--- GIVEN INFORMATION Enclosed Below ---
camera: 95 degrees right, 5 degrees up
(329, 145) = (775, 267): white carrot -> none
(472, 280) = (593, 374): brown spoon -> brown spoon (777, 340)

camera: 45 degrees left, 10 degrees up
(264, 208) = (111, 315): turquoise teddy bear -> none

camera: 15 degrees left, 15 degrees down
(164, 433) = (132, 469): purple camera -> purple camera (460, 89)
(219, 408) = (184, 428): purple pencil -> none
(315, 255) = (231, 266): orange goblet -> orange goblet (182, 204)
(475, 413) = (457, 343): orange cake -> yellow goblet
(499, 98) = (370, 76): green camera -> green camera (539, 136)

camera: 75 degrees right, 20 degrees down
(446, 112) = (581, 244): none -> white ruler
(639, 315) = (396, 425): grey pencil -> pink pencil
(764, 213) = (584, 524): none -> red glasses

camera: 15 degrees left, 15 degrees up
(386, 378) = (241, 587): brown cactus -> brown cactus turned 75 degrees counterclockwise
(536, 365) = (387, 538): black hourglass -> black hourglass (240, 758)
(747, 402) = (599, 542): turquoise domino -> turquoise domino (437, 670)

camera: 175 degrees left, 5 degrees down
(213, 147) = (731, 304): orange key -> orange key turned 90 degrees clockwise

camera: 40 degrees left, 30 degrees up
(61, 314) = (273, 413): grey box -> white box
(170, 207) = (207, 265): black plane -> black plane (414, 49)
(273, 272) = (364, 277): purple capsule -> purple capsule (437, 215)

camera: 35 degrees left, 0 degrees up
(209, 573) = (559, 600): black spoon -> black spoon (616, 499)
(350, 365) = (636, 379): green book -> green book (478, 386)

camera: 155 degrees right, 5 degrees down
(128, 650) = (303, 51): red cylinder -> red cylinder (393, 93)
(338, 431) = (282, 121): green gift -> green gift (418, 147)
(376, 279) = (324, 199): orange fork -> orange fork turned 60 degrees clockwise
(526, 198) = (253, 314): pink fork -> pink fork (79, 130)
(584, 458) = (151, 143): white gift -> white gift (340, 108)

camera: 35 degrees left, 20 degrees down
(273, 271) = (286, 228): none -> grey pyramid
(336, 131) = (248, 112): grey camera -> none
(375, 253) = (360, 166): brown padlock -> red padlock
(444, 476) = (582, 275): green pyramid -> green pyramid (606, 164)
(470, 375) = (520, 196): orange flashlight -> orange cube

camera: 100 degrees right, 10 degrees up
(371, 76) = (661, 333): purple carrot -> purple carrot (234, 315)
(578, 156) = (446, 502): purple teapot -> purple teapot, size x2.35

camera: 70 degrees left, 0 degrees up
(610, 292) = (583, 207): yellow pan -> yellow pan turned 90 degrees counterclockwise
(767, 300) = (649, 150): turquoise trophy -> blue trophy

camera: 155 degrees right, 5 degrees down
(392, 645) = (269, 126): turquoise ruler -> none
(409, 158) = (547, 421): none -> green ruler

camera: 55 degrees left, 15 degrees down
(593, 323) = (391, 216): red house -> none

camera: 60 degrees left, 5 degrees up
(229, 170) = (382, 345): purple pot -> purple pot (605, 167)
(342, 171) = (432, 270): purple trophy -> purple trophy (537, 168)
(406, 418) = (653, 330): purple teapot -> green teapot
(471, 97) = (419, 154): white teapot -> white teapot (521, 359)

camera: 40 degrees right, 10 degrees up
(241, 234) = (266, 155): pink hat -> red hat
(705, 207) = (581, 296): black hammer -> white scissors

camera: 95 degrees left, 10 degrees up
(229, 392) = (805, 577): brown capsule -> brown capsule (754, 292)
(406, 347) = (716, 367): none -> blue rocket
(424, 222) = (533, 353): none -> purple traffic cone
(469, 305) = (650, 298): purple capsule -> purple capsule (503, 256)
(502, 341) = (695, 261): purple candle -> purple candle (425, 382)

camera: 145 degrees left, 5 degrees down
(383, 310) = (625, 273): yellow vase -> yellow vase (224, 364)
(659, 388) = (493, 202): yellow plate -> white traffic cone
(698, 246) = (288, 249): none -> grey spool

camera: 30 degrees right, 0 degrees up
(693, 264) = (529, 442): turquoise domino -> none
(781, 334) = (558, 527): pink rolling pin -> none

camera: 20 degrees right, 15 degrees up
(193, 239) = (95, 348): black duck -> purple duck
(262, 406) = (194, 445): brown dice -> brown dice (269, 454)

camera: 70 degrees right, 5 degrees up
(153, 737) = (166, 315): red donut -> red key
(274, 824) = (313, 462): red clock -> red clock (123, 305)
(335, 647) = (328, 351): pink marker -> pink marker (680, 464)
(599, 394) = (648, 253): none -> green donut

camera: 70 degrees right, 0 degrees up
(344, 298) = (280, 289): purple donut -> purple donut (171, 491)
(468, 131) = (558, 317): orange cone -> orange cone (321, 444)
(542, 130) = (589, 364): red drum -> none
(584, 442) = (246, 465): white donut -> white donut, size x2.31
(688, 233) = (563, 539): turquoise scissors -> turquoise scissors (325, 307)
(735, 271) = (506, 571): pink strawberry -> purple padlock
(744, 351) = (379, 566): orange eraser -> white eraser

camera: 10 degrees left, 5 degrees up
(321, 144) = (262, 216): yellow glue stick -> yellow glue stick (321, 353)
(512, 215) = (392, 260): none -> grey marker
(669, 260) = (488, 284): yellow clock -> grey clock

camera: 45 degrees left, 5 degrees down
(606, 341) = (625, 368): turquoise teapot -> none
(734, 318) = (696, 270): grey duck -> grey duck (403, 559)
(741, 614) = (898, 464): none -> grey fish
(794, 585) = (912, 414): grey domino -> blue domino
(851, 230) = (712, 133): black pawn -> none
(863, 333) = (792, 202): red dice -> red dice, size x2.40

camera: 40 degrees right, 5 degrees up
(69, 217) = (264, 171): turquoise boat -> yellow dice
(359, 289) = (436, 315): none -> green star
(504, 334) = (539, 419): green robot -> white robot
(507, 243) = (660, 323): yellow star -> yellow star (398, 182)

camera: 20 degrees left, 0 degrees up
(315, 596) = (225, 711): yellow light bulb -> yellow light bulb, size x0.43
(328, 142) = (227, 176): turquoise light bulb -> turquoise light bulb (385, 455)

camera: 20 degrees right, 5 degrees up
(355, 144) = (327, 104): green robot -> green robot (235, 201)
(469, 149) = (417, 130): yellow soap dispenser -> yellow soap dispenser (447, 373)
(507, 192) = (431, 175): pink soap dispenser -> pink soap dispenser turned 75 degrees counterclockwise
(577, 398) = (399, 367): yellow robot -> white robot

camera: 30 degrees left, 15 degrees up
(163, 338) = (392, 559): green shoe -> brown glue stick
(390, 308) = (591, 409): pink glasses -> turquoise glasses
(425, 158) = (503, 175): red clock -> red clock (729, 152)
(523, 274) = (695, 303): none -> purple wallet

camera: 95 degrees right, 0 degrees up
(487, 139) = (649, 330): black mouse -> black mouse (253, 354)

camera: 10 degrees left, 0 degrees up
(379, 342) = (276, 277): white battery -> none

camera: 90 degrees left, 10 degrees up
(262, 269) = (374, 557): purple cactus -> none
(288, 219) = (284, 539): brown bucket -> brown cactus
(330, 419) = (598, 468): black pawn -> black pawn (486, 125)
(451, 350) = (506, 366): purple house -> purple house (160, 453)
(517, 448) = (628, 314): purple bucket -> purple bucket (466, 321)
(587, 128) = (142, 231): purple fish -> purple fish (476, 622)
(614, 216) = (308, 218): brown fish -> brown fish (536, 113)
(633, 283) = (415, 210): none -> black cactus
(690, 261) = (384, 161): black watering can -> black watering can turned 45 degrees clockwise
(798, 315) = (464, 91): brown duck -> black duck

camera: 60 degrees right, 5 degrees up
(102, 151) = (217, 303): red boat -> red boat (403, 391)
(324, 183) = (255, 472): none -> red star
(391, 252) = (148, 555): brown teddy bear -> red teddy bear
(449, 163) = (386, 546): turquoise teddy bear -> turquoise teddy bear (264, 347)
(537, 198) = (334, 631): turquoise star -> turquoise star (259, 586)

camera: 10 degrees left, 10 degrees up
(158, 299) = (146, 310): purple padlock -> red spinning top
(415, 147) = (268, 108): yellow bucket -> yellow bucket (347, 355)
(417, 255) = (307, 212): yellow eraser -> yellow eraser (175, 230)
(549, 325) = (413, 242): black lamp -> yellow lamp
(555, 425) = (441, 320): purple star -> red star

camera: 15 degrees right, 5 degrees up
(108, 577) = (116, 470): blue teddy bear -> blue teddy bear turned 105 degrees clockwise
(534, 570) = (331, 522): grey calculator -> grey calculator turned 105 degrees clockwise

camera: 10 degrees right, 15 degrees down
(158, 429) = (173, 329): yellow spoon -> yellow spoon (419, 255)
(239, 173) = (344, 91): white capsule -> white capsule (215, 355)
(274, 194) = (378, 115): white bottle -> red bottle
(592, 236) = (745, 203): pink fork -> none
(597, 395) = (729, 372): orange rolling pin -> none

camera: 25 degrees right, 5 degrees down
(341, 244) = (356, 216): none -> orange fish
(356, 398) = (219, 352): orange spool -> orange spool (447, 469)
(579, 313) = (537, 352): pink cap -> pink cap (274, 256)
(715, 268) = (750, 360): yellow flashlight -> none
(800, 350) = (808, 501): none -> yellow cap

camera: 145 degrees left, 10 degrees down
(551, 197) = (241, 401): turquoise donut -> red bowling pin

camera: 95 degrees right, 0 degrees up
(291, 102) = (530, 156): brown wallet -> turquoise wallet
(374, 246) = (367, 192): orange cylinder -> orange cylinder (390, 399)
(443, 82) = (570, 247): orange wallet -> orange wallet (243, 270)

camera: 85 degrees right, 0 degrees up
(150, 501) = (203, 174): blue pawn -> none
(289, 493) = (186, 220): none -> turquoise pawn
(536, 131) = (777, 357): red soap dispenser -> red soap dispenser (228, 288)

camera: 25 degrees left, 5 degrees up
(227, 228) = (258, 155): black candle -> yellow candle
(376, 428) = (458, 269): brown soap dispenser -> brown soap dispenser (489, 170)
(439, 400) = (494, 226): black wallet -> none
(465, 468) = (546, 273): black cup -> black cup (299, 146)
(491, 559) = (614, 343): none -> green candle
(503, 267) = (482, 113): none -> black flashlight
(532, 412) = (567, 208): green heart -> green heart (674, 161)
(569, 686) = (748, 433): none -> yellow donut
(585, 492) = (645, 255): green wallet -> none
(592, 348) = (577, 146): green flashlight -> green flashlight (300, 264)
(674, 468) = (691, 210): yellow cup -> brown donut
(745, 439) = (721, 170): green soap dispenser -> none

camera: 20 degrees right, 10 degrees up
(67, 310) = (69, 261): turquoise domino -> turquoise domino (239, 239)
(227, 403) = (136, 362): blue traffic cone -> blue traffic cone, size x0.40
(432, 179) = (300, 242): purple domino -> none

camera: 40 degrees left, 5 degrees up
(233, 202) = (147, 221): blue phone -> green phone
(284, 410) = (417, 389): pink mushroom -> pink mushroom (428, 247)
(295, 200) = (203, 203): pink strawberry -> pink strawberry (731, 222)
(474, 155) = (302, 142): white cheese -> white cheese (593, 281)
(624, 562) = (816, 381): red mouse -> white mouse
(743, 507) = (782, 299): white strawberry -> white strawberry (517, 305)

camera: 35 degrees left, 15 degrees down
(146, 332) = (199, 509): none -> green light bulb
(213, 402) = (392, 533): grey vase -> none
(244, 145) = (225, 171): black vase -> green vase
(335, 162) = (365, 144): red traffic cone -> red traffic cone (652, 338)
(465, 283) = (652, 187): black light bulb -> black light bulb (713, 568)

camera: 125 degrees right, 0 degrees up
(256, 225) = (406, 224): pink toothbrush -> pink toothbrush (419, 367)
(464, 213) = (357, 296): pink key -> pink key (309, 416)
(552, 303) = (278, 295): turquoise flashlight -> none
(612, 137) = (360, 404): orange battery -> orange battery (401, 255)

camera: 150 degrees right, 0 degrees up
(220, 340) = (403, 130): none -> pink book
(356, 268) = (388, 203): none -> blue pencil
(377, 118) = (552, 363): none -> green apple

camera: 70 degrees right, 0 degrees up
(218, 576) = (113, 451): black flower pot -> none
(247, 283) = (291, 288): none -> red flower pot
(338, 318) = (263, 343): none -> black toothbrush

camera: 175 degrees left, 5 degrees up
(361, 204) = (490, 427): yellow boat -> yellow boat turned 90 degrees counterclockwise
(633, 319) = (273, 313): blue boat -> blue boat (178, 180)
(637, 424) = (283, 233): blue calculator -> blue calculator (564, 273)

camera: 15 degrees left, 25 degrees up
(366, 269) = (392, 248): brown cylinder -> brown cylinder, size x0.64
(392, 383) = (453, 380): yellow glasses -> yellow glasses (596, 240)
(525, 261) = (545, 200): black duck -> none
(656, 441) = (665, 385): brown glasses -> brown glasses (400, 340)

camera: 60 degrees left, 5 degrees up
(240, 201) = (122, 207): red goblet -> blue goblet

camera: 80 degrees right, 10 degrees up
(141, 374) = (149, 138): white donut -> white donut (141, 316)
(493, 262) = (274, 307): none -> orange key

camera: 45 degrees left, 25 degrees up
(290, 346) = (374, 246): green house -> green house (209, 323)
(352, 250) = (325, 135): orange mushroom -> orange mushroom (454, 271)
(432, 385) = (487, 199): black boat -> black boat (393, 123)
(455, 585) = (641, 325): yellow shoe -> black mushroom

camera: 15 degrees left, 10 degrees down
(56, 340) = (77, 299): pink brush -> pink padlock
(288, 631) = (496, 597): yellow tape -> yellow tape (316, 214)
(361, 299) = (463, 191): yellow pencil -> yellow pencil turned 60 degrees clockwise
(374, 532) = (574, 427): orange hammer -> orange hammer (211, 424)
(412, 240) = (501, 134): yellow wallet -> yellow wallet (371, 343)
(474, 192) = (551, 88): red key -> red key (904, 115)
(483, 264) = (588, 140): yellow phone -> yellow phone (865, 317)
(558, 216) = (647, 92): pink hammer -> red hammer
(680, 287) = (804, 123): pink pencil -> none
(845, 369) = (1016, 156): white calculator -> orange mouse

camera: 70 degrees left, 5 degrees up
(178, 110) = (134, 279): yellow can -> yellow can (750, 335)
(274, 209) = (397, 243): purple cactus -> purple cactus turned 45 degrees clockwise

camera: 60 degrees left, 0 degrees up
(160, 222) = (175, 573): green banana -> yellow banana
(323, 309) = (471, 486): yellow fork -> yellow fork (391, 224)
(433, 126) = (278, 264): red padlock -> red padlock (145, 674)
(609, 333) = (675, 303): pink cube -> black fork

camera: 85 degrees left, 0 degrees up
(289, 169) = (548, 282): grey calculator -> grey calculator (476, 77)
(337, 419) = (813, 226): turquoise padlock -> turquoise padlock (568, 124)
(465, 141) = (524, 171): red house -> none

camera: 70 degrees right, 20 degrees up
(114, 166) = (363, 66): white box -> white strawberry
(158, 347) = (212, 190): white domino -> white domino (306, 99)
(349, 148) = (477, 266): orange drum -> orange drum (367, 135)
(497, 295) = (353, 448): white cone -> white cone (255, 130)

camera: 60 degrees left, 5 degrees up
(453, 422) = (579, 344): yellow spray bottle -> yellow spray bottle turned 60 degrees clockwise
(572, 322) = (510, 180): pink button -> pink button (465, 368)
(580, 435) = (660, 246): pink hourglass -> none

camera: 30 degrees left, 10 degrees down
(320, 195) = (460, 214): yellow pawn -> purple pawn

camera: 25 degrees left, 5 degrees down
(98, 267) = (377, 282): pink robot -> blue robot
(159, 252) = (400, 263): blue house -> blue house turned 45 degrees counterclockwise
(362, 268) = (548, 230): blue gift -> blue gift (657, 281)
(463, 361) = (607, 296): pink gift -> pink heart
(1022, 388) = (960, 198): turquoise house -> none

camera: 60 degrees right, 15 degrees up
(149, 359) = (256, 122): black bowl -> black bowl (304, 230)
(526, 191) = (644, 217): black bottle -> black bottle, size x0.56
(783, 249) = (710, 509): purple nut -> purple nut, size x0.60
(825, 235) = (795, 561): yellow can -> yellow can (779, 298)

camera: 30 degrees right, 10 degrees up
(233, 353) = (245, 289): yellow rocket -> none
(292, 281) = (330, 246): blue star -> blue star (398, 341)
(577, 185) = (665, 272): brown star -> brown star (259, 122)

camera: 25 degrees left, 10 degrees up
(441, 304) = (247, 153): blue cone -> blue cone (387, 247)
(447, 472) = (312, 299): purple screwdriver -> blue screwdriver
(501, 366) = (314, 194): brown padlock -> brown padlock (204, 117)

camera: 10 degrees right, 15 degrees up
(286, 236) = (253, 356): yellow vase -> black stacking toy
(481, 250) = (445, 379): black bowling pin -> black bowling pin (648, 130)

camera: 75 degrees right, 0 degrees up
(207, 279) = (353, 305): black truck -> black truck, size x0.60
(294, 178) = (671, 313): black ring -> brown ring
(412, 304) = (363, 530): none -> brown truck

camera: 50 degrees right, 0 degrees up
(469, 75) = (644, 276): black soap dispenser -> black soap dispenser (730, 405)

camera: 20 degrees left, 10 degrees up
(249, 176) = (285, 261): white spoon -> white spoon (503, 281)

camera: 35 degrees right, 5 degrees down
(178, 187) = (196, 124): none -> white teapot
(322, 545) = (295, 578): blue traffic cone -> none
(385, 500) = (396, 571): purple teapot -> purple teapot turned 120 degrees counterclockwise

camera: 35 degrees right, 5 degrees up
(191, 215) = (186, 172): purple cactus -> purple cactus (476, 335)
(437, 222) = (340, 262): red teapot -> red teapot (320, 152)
--- End of Enclosed GIVEN INFORMATION ---
◆ TASK REQUIREMENTS ◆
Looking back over the data above, restate word for word the lines that begin at the line with "(315, 596) = (225, 711): yellow" and end at the line with "(798, 315) = (464, 91): brown", inclusive.

◆ EXPECTED ANSWER ◆
(315, 596) = (225, 711): yellow light bulb -> yellow light bulb, size x0.43
(328, 142) = (227, 176): turquoise light bulb -> turquoise light bulb (385, 455)

camera: 20 degrees right, 5 degrees up
(355, 144) = (327, 104): green robot -> green robot (235, 201)
(469, 149) = (417, 130): yellow soap dispenser -> yellow soap dispenser (447, 373)
(507, 192) = (431, 175): pink soap dispenser -> pink soap dispenser turned 75 degrees counterclockwise
(577, 398) = (399, 367): yellow robot -> white robot

camera: 30 degrees left, 15 degrees up
(163, 338) = (392, 559): green shoe -> brown glue stick
(390, 308) = (591, 409): pink glasses -> turquoise glasses
(425, 158) = (503, 175): red clock -> red clock (729, 152)
(523, 274) = (695, 303): none -> purple wallet

camera: 95 degrees right, 0 degrees up
(487, 139) = (649, 330): black mouse -> black mouse (253, 354)

camera: 10 degrees left, 0 degrees up
(379, 342) = (276, 277): white battery -> none

camera: 90 degrees left, 10 degrees up
(262, 269) = (374, 557): purple cactus -> none
(288, 219) = (284, 539): brown bucket -> brown cactus
(330, 419) = (598, 468): black pawn -> black pawn (486, 125)
(451, 350) = (506, 366): purple house -> purple house (160, 453)
(517, 448) = (628, 314): purple bucket -> purple bucket (466, 321)
(587, 128) = (142, 231): purple fish -> purple fish (476, 622)
(614, 216) = (308, 218): brown fish -> brown fish (536, 113)
(633, 283) = (415, 210): none -> black cactus
(690, 261) = (384, 161): black watering can -> black watering can turned 45 degrees clockwise
(798, 315) = (464, 91): brown duck -> black duck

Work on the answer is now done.